* _Problem requirements_: Convert the whole listing below into a Markdown table with a Row column for the number and a Shape change column for the line, skipping blank lines. Leave the picture lines out of the table.

* _Given information_:
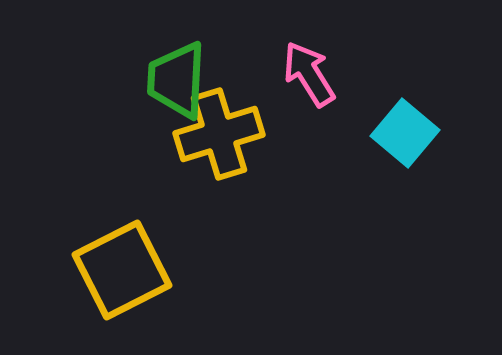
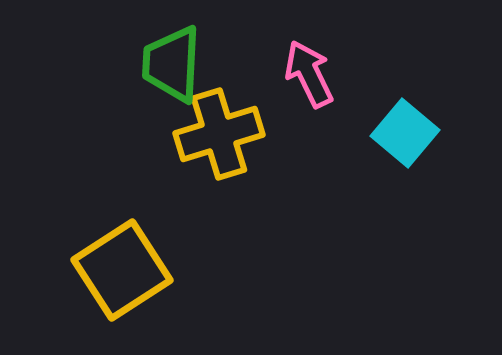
pink arrow: rotated 6 degrees clockwise
green trapezoid: moved 5 px left, 16 px up
yellow square: rotated 6 degrees counterclockwise
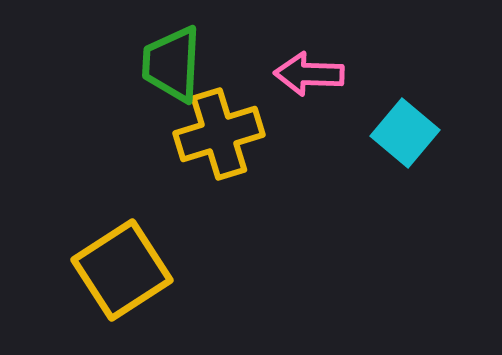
pink arrow: rotated 62 degrees counterclockwise
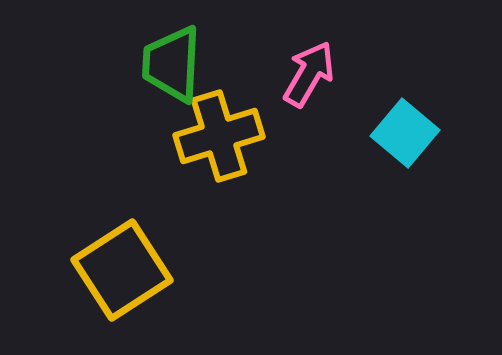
pink arrow: rotated 118 degrees clockwise
yellow cross: moved 2 px down
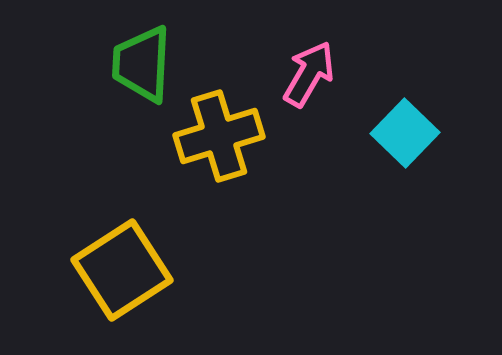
green trapezoid: moved 30 px left
cyan square: rotated 4 degrees clockwise
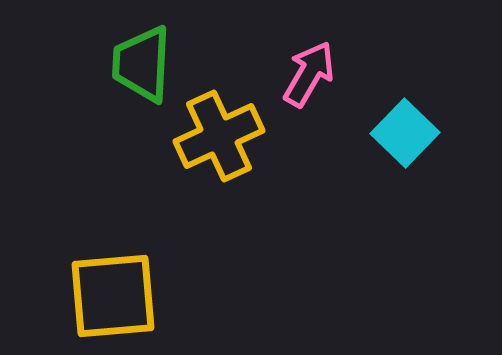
yellow cross: rotated 8 degrees counterclockwise
yellow square: moved 9 px left, 26 px down; rotated 28 degrees clockwise
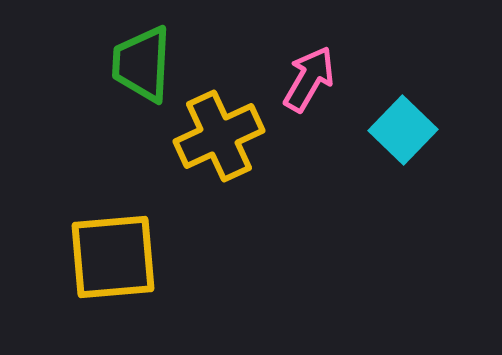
pink arrow: moved 5 px down
cyan square: moved 2 px left, 3 px up
yellow square: moved 39 px up
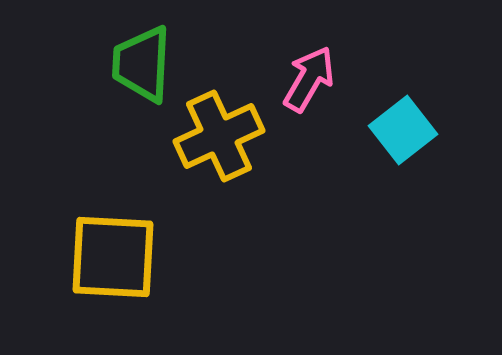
cyan square: rotated 8 degrees clockwise
yellow square: rotated 8 degrees clockwise
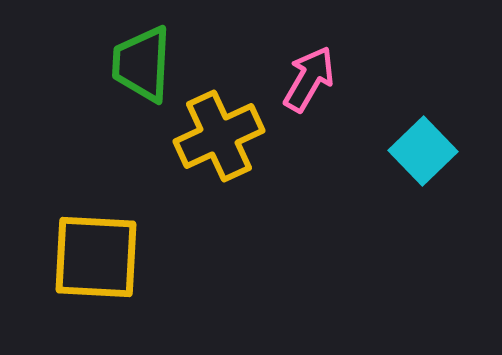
cyan square: moved 20 px right, 21 px down; rotated 6 degrees counterclockwise
yellow square: moved 17 px left
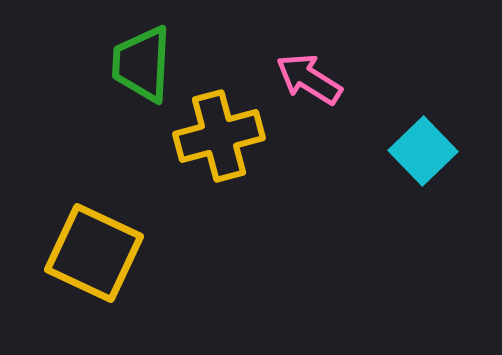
pink arrow: rotated 88 degrees counterclockwise
yellow cross: rotated 10 degrees clockwise
yellow square: moved 2 px left, 4 px up; rotated 22 degrees clockwise
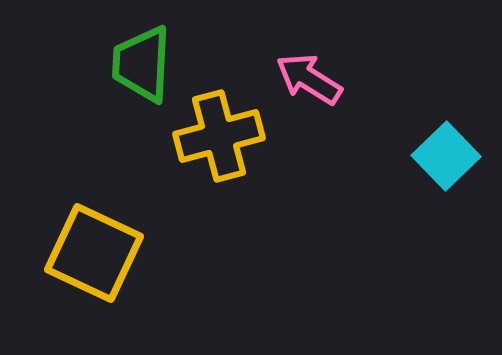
cyan square: moved 23 px right, 5 px down
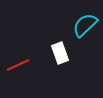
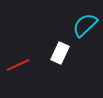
white rectangle: rotated 45 degrees clockwise
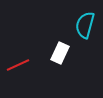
cyan semicircle: rotated 32 degrees counterclockwise
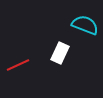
cyan semicircle: rotated 96 degrees clockwise
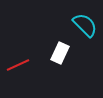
cyan semicircle: rotated 24 degrees clockwise
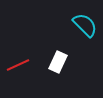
white rectangle: moved 2 px left, 9 px down
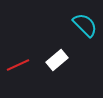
white rectangle: moved 1 px left, 2 px up; rotated 25 degrees clockwise
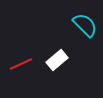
red line: moved 3 px right, 1 px up
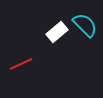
white rectangle: moved 28 px up
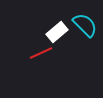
red line: moved 20 px right, 11 px up
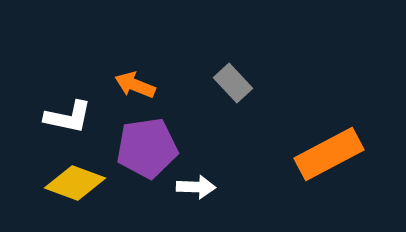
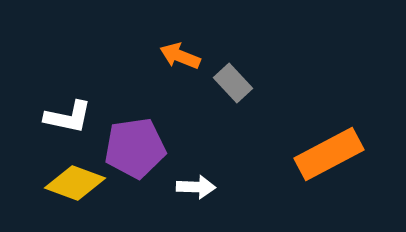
orange arrow: moved 45 px right, 29 px up
purple pentagon: moved 12 px left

* _Task output_:
| Row | Shape change |
|---|---|
| 1 | pink arrow: rotated 6 degrees clockwise |
| 2 | green trapezoid: moved 5 px left, 16 px up |
| 3 | yellow square: rotated 6 degrees counterclockwise |
| 4 | pink arrow: rotated 62 degrees counterclockwise |
| 5 | pink arrow: rotated 118 degrees clockwise |
| 6 | yellow cross: moved 2 px down |
| 7 | green trapezoid: moved 30 px left |
| 8 | cyan square: rotated 4 degrees clockwise |
| 9 | yellow cross: rotated 8 degrees counterclockwise |
| 10 | yellow square: moved 9 px left, 26 px down; rotated 28 degrees clockwise |
| 11 | pink arrow: moved 5 px down |
| 12 | cyan square: moved 2 px left, 3 px up |
| 13 | yellow square: moved 39 px up |
| 14 | cyan square: rotated 8 degrees clockwise |
| 15 | yellow square: rotated 8 degrees clockwise |
| 16 | cyan square: moved 20 px right, 21 px down; rotated 6 degrees counterclockwise |
| 17 | yellow square: moved 17 px left |
| 18 | pink arrow: rotated 88 degrees counterclockwise |
| 19 | yellow cross: rotated 10 degrees clockwise |
| 20 | yellow square: moved 2 px left, 4 px up; rotated 22 degrees clockwise |
| 21 | cyan square: moved 23 px right, 5 px down |
| 22 | white rectangle: rotated 45 degrees clockwise |
| 23 | cyan semicircle: rotated 32 degrees counterclockwise |
| 24 | cyan semicircle: rotated 96 degrees clockwise |
| 25 | cyan semicircle: rotated 24 degrees clockwise |
| 26 | white rectangle: moved 2 px left, 9 px down |
| 27 | white rectangle: moved 1 px left, 2 px up; rotated 25 degrees clockwise |
| 28 | red line: moved 3 px right, 1 px up |
| 29 | white rectangle: moved 28 px up |
| 30 | red line: moved 20 px right, 11 px up |
| 31 | orange arrow: moved 45 px right, 29 px up |
| 32 | purple pentagon: moved 12 px left |